§ TASK STATEMENT: Please give the records below again in full, exactly, with the images left out.

___ PROVIDED DATA

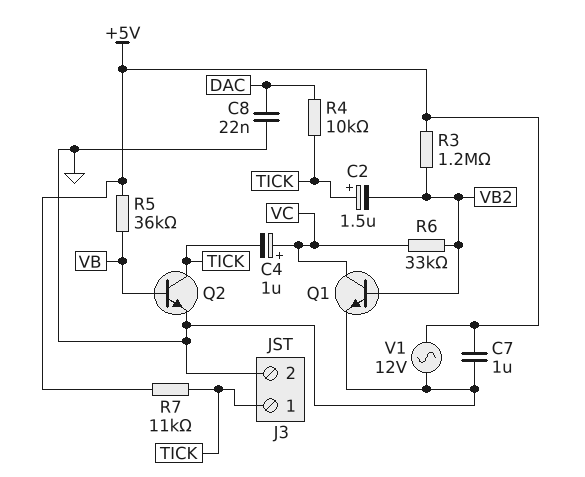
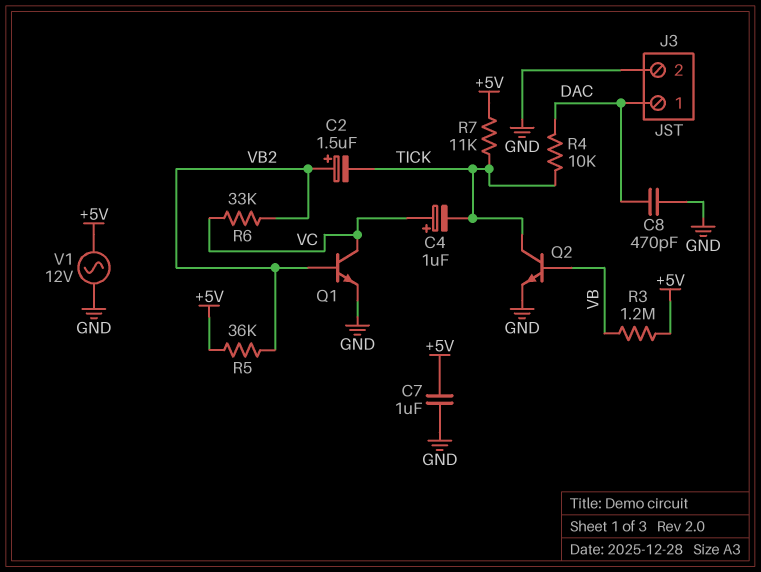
C2: 1.5uF (plus TICK, minus VB2) -> 1.5uF (plus VB2, minus TICK)
C8: 22nF (DAC, GND) -> 470pF (DAC, GND)
J3 pin 1: TICK -> DAC
R3: 1.2M (+5V, VB2) -> 1.2M (+5V, VB)
R5: 36k (+5V, VB) -> 36k (+5V, VB2)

______

§ COMPLETED TASK:
C2: 1.5uF (plus TICK, minus VB2) -> 1.5uF (plus VB2, minus TICK)
C8: 22nF (DAC, GND) -> 470pF (DAC, GND)
J3 pin 1: TICK -> DAC
R3: 1.2M (+5V, VB2) -> 1.2M (+5V, VB)
R5: 36k (+5V, VB) -> 36k (+5V, VB2)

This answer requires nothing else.